PROBLEM TO WORK ON:
Beginning at the line that holds "(102, 329) = (207, 396): white", restate each line exactly through the final line of the records. Include both of those lines.

INFORMATION SUPPLIED:
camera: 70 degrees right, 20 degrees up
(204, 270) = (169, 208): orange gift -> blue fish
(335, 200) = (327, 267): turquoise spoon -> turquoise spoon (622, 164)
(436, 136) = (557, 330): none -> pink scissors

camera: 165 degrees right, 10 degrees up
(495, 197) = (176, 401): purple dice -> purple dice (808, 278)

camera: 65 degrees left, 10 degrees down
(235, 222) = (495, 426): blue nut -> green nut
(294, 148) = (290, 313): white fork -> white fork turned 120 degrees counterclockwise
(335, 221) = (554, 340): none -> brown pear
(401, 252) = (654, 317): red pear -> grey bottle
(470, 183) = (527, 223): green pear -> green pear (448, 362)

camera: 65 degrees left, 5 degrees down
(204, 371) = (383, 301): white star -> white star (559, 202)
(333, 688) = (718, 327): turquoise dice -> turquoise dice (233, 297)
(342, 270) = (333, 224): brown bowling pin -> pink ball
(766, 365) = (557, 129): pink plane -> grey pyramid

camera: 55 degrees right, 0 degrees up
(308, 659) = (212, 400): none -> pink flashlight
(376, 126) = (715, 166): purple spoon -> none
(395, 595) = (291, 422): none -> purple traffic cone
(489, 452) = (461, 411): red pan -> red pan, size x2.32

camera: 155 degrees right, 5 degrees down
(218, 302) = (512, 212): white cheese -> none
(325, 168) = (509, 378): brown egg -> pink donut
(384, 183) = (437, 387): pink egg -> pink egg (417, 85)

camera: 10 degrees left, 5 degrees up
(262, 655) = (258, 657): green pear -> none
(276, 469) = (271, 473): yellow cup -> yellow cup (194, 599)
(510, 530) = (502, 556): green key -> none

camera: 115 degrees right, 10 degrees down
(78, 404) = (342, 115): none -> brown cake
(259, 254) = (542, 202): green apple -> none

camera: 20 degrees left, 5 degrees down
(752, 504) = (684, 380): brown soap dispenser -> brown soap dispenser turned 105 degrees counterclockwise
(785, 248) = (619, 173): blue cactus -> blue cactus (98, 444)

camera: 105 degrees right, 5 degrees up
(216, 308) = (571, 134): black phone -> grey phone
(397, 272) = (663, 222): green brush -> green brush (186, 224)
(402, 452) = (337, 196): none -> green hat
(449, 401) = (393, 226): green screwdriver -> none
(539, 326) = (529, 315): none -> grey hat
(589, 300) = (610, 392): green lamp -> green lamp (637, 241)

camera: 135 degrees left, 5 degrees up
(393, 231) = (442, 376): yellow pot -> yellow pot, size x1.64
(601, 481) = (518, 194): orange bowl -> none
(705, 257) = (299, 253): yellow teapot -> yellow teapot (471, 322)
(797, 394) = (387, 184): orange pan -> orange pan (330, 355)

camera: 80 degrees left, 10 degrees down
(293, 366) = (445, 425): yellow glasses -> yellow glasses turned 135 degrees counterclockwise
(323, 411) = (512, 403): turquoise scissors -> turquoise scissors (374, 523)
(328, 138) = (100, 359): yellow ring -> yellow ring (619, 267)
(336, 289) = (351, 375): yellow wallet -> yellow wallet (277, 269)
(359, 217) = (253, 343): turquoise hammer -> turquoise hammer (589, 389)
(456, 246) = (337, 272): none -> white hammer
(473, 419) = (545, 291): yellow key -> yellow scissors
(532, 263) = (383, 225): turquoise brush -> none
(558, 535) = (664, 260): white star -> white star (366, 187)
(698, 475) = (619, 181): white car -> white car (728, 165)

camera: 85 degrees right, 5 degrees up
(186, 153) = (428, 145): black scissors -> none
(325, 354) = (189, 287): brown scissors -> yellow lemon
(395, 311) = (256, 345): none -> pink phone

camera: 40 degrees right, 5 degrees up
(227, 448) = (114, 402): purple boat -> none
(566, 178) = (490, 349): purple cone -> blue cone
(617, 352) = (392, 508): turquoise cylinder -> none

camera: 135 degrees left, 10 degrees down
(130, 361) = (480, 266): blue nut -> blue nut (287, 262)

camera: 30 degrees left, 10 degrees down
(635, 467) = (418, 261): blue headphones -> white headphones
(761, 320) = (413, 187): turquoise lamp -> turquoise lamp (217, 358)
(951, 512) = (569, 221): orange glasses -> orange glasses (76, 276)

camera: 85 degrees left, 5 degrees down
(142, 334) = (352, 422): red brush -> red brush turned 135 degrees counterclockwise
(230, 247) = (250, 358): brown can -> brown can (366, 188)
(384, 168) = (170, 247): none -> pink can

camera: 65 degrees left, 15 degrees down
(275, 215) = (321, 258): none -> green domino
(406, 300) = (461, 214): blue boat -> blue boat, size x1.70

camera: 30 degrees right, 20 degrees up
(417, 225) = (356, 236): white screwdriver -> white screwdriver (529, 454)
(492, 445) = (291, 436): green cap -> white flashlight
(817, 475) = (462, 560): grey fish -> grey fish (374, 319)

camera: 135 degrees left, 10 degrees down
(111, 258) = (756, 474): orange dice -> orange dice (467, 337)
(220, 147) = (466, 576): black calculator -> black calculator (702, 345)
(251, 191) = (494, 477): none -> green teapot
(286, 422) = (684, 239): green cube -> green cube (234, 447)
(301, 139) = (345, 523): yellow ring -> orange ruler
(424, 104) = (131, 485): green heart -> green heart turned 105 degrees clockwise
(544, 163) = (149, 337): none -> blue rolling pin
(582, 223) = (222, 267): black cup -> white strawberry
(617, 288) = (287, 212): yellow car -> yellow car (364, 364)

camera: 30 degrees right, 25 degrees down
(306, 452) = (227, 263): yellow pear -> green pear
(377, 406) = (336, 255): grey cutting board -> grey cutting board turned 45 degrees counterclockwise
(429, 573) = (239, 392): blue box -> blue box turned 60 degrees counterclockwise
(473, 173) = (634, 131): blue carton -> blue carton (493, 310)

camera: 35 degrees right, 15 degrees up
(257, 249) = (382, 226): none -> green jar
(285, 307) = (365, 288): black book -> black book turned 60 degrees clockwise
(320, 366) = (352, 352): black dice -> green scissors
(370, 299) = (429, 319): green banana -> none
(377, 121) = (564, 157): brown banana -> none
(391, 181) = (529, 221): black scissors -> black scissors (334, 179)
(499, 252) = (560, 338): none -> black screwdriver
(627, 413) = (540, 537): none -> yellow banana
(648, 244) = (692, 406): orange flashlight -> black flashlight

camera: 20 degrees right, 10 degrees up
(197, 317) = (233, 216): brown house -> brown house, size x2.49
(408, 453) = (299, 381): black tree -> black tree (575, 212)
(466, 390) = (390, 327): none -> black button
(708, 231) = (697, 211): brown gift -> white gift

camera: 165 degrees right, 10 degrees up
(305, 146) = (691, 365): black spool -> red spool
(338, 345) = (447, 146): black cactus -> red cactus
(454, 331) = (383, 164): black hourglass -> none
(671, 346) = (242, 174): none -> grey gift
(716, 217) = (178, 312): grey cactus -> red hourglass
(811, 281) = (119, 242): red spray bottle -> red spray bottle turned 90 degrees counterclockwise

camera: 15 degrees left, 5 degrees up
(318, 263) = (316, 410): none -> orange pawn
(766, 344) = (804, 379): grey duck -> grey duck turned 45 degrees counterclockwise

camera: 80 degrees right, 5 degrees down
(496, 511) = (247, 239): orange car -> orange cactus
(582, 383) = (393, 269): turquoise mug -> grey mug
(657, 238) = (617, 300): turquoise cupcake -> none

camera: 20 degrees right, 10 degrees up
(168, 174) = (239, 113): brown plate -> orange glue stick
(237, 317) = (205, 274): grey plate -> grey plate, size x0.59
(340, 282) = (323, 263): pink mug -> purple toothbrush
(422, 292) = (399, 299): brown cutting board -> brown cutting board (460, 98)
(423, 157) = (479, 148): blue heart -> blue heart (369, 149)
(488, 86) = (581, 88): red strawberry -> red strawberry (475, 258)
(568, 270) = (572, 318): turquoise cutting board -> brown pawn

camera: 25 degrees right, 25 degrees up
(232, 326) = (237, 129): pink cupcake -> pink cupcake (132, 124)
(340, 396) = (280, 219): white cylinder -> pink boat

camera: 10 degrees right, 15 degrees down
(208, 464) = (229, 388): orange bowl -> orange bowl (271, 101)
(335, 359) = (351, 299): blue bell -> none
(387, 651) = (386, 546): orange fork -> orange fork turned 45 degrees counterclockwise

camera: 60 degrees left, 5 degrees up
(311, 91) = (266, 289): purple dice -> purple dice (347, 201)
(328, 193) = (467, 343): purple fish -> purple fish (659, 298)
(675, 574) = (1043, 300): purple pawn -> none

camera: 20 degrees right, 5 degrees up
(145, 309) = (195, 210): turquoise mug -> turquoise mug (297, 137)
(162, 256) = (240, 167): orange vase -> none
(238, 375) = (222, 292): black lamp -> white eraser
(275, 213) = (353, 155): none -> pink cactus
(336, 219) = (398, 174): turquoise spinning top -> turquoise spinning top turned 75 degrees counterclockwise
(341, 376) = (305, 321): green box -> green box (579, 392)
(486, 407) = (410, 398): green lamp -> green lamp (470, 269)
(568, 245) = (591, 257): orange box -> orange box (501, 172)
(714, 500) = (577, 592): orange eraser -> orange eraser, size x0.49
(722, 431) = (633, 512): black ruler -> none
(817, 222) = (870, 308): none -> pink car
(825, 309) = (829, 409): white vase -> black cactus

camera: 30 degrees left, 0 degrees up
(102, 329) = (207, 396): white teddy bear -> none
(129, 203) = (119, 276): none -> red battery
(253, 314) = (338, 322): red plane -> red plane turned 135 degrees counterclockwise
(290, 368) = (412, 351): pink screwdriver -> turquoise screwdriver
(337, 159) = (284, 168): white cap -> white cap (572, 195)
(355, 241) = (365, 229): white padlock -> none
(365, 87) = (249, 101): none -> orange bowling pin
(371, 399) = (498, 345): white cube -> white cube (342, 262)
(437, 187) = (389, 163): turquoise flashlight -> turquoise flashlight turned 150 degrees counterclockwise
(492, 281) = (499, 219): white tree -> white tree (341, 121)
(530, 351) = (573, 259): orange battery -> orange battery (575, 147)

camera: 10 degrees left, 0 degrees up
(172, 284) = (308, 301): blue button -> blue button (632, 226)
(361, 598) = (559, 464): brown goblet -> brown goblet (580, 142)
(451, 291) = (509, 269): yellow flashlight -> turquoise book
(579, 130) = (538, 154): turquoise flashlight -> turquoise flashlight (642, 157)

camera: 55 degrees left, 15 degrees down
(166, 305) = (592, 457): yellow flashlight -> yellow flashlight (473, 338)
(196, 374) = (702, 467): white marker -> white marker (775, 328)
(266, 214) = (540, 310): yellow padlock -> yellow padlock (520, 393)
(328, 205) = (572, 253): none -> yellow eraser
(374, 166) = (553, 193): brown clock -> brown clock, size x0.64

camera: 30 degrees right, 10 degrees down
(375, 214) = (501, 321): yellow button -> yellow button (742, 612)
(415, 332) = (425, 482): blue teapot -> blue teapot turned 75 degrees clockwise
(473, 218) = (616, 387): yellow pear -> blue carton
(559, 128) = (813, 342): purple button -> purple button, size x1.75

RESPONSE BELOW:
(102, 329) = (207, 396): white teddy bear -> none
(129, 203) = (119, 276): none -> red battery
(253, 314) = (338, 322): red plane -> red plane turned 135 degrees counterclockwise
(290, 368) = (412, 351): pink screwdriver -> turquoise screwdriver
(337, 159) = (284, 168): white cap -> white cap (572, 195)
(355, 241) = (365, 229): white padlock -> none
(365, 87) = (249, 101): none -> orange bowling pin
(371, 399) = (498, 345): white cube -> white cube (342, 262)
(437, 187) = (389, 163): turquoise flashlight -> turquoise flashlight turned 150 degrees counterclockwise
(492, 281) = (499, 219): white tree -> white tree (341, 121)
(530, 351) = (573, 259): orange battery -> orange battery (575, 147)

camera: 10 degrees left, 0 degrees up
(172, 284) = (308, 301): blue button -> blue button (632, 226)
(361, 598) = (559, 464): brown goblet -> brown goblet (580, 142)
(451, 291) = (509, 269): yellow flashlight -> turquoise book
(579, 130) = (538, 154): turquoise flashlight -> turquoise flashlight (642, 157)

camera: 55 degrees left, 15 degrees down
(166, 305) = (592, 457): yellow flashlight -> yellow flashlight (473, 338)
(196, 374) = (702, 467): white marker -> white marker (775, 328)
(266, 214) = (540, 310): yellow padlock -> yellow padlock (520, 393)
(328, 205) = (572, 253): none -> yellow eraser
(374, 166) = (553, 193): brown clock -> brown clock, size x0.64

camera: 30 degrees right, 10 degrees down
(375, 214) = (501, 321): yellow button -> yellow button (742, 612)
(415, 332) = (425, 482): blue teapot -> blue teapot turned 75 degrees clockwise
(473, 218) = (616, 387): yellow pear -> blue carton
(559, 128) = (813, 342): purple button -> purple button, size x1.75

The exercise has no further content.